▸ STORED DATA:

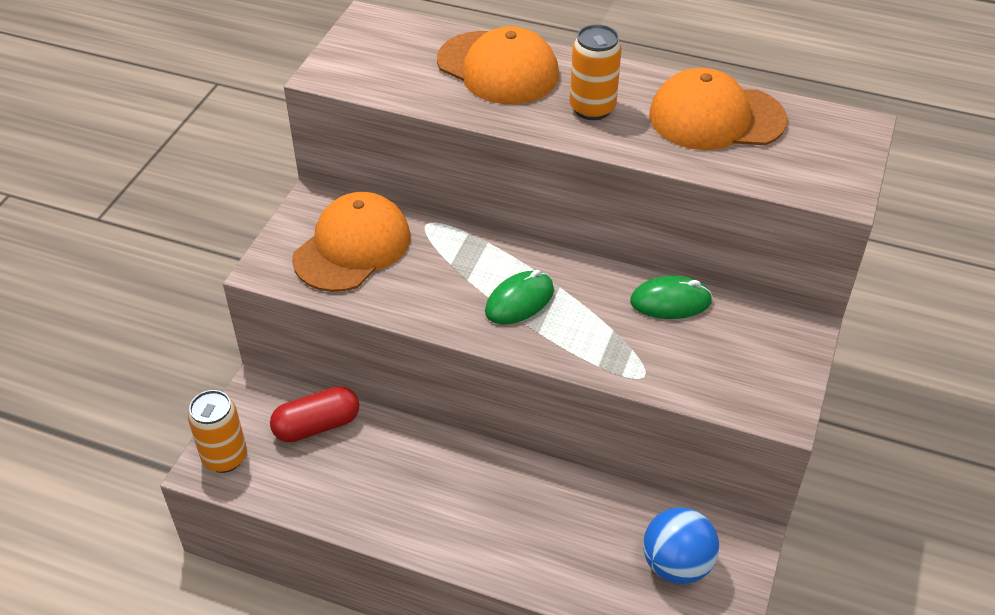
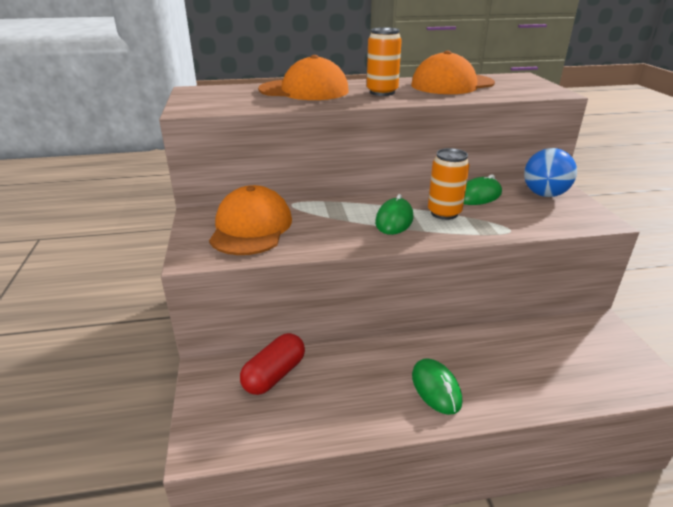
camera: 30 degrees left, 15 degrees down
(225, 457) = (212, 430): orange can -> orange can (444, 213)
(463, 519) = (436, 388): none -> green mouse
(676, 564) = (586, 353): blue ball -> blue ball (544, 194)

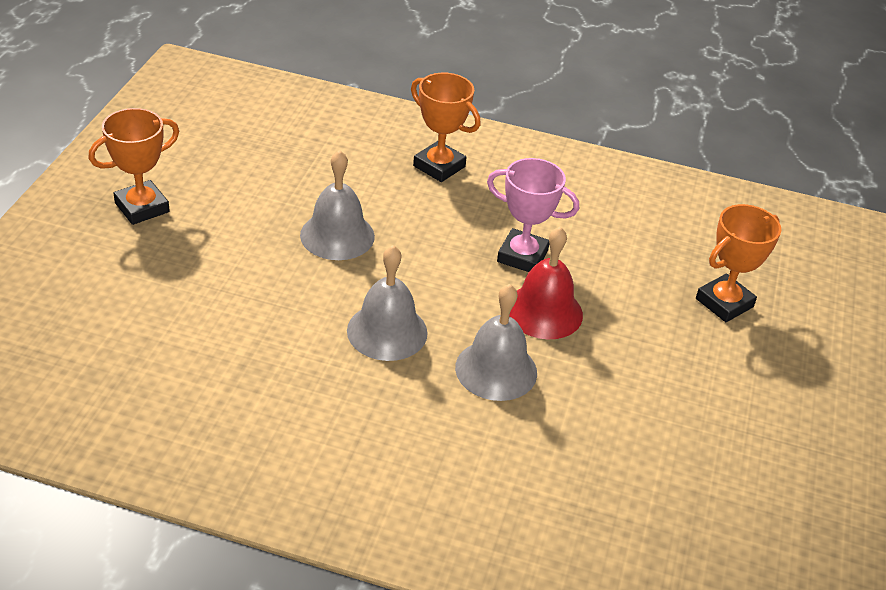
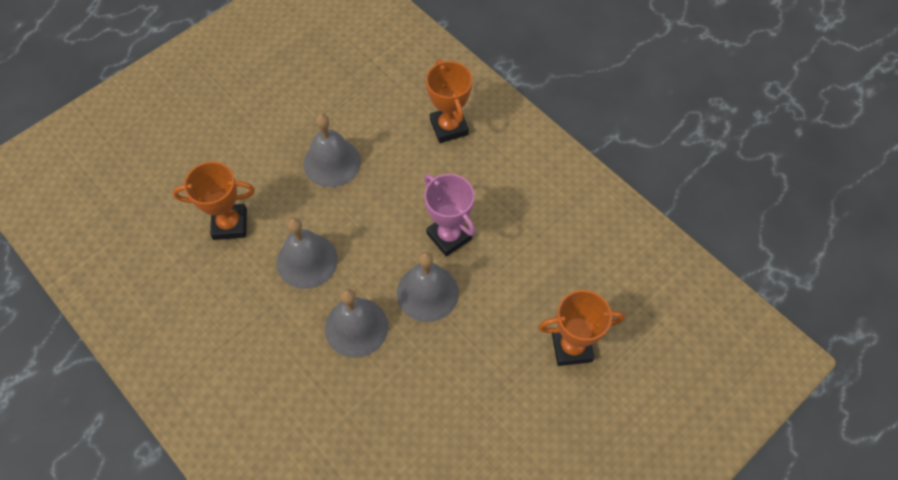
camera: 35 degrees right, 20 degrees up
(142, 207) = (223, 86): orange trophy -> orange trophy (230, 224)
(544, 311) = (427, 293): red bell -> grey bell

▸ DIRECTIONS FOR THIS TASK: Line by line, retype the records above exactly, minus the images.

▸ EXERCISE OUTPUT:
camera: 30 degrees left, 15 degrees down
(225, 457) = (212, 430): orange can -> orange can (444, 213)
(463, 519) = (436, 388): none -> green mouse
(676, 564) = (586, 353): blue ball -> blue ball (544, 194)

camera: 35 degrees right, 20 degrees up
(142, 207) = (223, 86): orange trophy -> orange trophy (230, 224)
(544, 311) = (427, 293): red bell -> grey bell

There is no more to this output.